[Coordinate-based object records]
:::::

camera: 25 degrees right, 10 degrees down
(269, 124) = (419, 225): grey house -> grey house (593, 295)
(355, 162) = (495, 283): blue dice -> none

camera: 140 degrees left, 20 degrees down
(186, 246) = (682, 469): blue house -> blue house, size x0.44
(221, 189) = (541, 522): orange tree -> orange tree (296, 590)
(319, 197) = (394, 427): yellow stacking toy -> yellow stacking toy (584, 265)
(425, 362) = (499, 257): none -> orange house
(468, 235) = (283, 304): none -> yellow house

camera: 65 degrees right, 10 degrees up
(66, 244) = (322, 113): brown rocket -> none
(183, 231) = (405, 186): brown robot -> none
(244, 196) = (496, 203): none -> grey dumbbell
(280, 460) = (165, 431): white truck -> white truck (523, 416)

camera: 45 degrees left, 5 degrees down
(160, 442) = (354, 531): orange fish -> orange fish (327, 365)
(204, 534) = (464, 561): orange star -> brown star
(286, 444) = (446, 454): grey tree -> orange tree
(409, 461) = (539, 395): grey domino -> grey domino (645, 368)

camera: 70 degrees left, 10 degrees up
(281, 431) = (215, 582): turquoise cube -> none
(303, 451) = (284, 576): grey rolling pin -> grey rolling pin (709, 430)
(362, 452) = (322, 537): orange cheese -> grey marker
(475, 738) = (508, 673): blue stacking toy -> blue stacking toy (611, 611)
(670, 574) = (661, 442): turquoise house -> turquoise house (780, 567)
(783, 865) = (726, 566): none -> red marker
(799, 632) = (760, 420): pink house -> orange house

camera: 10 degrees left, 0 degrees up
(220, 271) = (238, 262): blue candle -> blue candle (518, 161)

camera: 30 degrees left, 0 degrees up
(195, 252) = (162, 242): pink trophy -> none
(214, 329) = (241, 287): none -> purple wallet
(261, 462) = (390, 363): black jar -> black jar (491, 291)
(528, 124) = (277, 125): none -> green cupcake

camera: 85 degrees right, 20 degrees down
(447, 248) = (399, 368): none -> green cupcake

:::::

▸ TASK OBJECTIVE: Retype the first line of the entries and every line after it, please, through the line that contains "(468, 235) = (283, 304): none -> yellow house". Add nothing.

▸ OUTPUT:
camera: 25 degrees right, 10 degrees down
(269, 124) = (419, 225): grey house -> grey house (593, 295)
(355, 162) = (495, 283): blue dice -> none

camera: 140 degrees left, 20 degrees down
(186, 246) = (682, 469): blue house -> blue house, size x0.44
(221, 189) = (541, 522): orange tree -> orange tree (296, 590)
(319, 197) = (394, 427): yellow stacking toy -> yellow stacking toy (584, 265)
(425, 362) = (499, 257): none -> orange house
(468, 235) = (283, 304): none -> yellow house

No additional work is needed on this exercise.